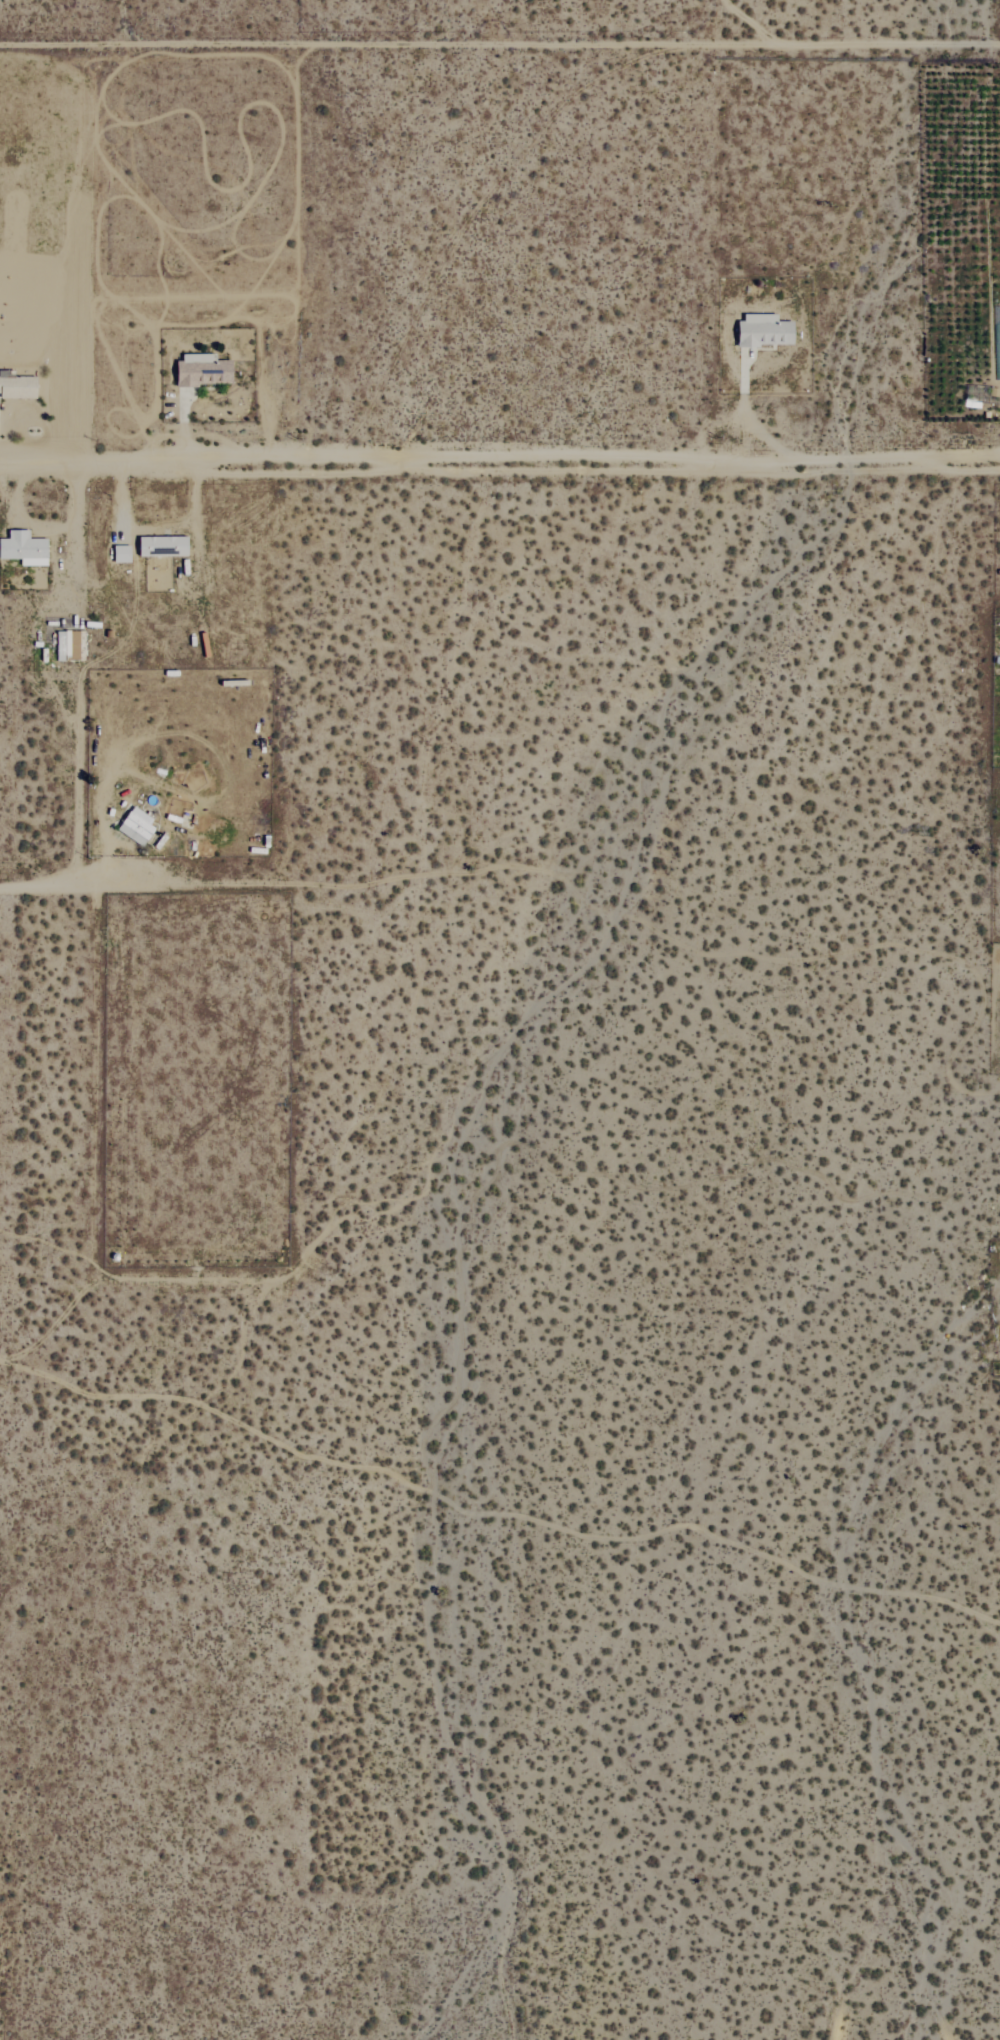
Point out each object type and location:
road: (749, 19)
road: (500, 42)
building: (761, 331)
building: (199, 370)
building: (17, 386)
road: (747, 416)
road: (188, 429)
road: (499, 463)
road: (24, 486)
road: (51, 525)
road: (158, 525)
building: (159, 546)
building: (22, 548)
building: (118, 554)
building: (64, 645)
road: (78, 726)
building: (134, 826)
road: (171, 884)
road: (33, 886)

YOUR GOAL: Print the data above in full and exactly as it appears, skipping the pictures.

WRITTEN SOLUTION:
Point out each object type and location:
road: (749, 19)
road: (500, 42)
building: (761, 331)
building: (199, 370)
building: (17, 386)
road: (747, 416)
road: (188, 429)
road: (499, 463)
road: (24, 486)
road: (51, 525)
road: (158, 525)
building: (159, 546)
building: (22, 548)
building: (118, 554)
building: (64, 645)
road: (78, 726)
building: (134, 826)
road: (171, 884)
road: (33, 886)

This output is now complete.